→ **WHAT YOU SHOULD DO**
Your task is to copy the lines of the data below from the line holding "none -> orange brick E6 level 1" through the line holding "none -> blue brick F9 level 1", inclusive, exactly and with nothing added.

→ **PROVIDED DATA**
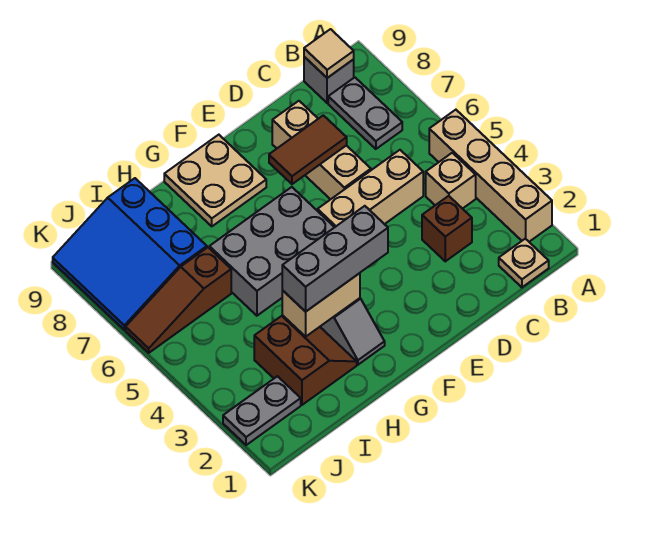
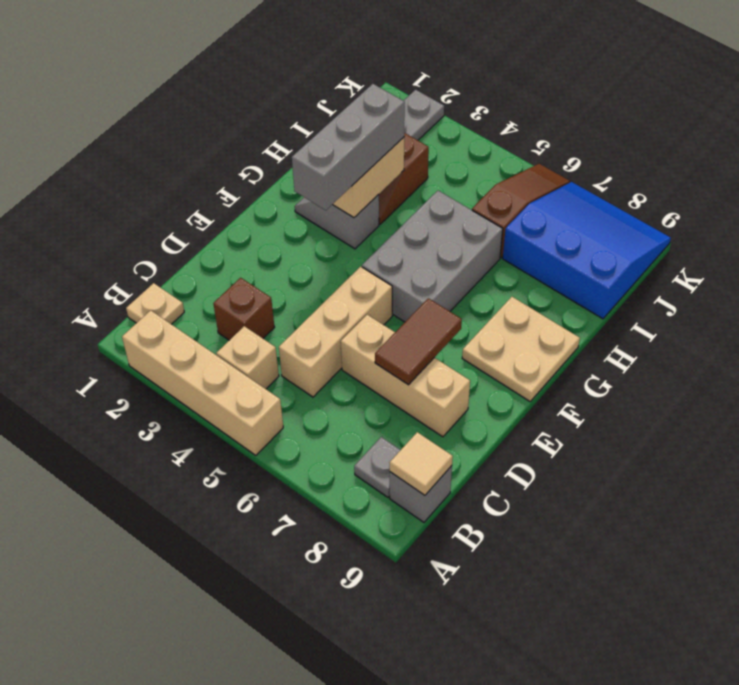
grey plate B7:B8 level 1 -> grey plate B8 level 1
--
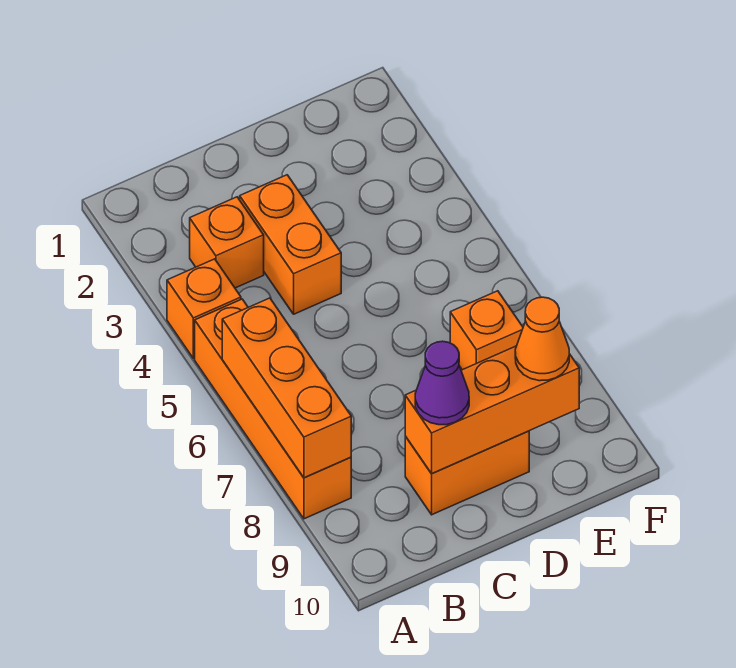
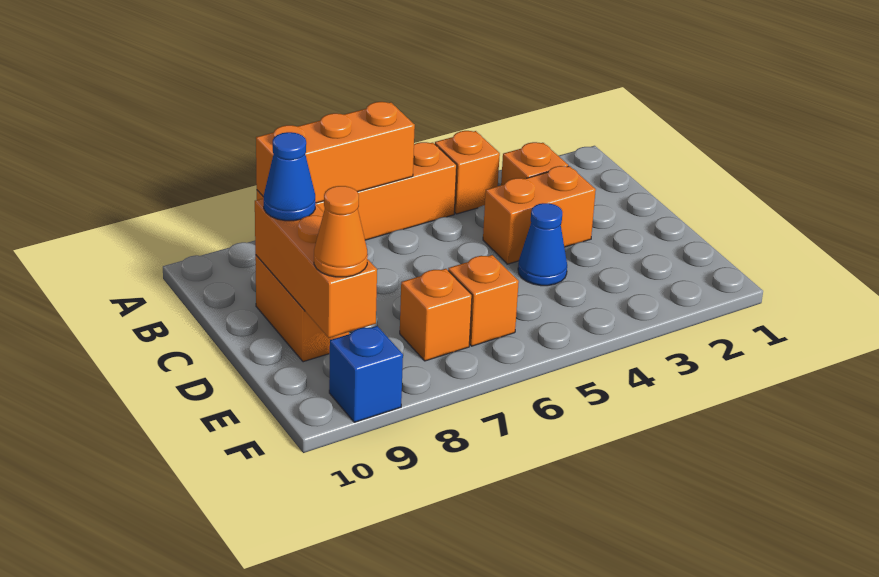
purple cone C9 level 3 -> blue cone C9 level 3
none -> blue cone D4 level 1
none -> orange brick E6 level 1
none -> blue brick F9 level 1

→ **EXERCISE ANSWER**
none -> orange brick E6 level 1
none -> blue brick F9 level 1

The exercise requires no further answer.